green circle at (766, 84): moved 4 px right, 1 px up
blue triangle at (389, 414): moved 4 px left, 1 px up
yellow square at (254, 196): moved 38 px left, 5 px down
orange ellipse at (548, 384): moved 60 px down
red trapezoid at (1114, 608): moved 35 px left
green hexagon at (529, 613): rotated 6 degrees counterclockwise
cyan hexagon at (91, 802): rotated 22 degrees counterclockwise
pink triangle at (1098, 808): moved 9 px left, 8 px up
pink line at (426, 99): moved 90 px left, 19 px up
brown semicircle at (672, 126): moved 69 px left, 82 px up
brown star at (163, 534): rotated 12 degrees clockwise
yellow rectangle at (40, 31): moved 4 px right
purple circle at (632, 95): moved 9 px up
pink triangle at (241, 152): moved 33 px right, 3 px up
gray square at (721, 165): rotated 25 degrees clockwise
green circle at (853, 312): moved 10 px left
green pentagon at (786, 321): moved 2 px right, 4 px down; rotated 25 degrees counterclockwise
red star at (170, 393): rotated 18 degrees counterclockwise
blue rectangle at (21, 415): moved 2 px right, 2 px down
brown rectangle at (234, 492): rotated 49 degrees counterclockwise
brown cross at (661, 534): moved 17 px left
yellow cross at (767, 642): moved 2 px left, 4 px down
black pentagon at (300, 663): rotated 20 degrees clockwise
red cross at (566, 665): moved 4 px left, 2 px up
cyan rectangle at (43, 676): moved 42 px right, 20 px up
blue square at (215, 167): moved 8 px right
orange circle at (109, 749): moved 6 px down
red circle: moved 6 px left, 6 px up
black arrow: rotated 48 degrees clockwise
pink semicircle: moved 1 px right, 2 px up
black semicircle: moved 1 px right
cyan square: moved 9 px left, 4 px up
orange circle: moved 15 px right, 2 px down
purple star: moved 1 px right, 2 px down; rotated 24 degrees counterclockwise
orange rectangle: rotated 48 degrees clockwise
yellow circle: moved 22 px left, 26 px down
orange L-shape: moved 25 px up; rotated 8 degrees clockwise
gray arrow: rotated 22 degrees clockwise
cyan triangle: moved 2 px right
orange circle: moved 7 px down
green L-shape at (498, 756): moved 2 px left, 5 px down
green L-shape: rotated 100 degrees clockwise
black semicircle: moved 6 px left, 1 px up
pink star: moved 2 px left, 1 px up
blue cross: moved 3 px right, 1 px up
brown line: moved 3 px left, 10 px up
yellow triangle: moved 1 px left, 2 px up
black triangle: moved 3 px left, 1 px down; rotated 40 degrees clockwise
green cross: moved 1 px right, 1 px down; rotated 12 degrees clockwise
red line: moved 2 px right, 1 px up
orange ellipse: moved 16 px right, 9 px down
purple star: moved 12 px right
· · · · ·
* Exercise prompt *
Write out every entry above as a numbered list, leaving out any blank lines.

* Result of the exercise *
1. green circle at (766, 84): moved 4 px right, 1 px up
2. blue triangle at (389, 414): moved 4 px left, 1 px up
3. yellow square at (254, 196): moved 38 px left, 5 px down
4. orange ellipse at (548, 384): moved 60 px down
5. red trapezoid at (1114, 608): moved 35 px left
6. green hexagon at (529, 613): rotated 6 degrees counterclockwise
7. cyan hexagon at (91, 802): rotated 22 degrees counterclockwise
8. pink triangle at (1098, 808): moved 9 px left, 8 px up
9. pink line at (426, 99): moved 90 px left, 19 px up
10. brown semicircle at (672, 126): moved 69 px left, 82 px up
11. brown star at (163, 534): rotated 12 degrees clockwise
12. yellow rectangle at (40, 31): moved 4 px right
13. purple circle at (632, 95): moved 9 px up
14. pink triangle at (241, 152): moved 33 px right, 3 px up
15. gray square at (721, 165): rotated 25 degrees clockwise
16. green circle at (853, 312): moved 10 px left
17. green pentagon at (786, 321): moved 2 px right, 4 px down; rotated 25 degrees counterclockwise
18. red star at (170, 393): rotated 18 degrees counterclockwise
19. blue rectangle at (21, 415): moved 2 px right, 2 px down
20. brown rectangle at (234, 492): rotated 49 degrees counterclockwise
21. brown cross at (661, 534): moved 17 px left
22. yellow cross at (767, 642): moved 2 px left, 4 px down
23. black pentagon at (300, 663): rotated 20 degrees clockwise
24. red cross at (566, 665): moved 4 px left, 2 px up
25. cyan rectangle at (43, 676): moved 42 px right, 20 px up
26. blue square at (215, 167): moved 8 px right
27. orange circle at (109, 749): moved 6 px down
28. red circle: moved 6 px left, 6 px up
29. black arrow: rotated 48 degrees clockwise
30. pink semicircle: moved 1 px right, 2 px up
31. black semicircle: moved 1 px right
32. cyan square: moved 9 px left, 4 px up
33. orange circle: moved 15 px right, 2 px down
34. purple star: moved 1 px right, 2 px down; rotated 24 degrees counterclockwise
35. orange rectangle: rotated 48 degrees clockwise
36. yellow circle: moved 22 px left, 26 px down
37. orange L-shape: moved 25 px up; rotated 8 degrees clockwise
38. gray arrow: rotated 22 degrees clockwise
39. cyan triangle: moved 2 px right
40. orange circle: moved 7 px down
41. green L-shape at (498, 756): moved 2 px left, 5 px down
42. green L-shape: rotated 100 degrees clockwise
43. black semicircle: moved 6 px left, 1 px up
44. pink star: moved 2 px left, 1 px up
45. blue cross: moved 3 px right, 1 px up
46. brown line: moved 3 px left, 10 px up
47. yellow triangle: moved 1 px left, 2 px up
48. black triangle: moved 3 px left, 1 px down; rotated 40 degrees clockwise
49. green cross: moved 1 px right, 1 px down; rotated 12 degrees clockwise
50. red line: moved 2 px right, 1 px up
51. orange ellipse: moved 16 px right, 9 px down
52. purple star: moved 12 px right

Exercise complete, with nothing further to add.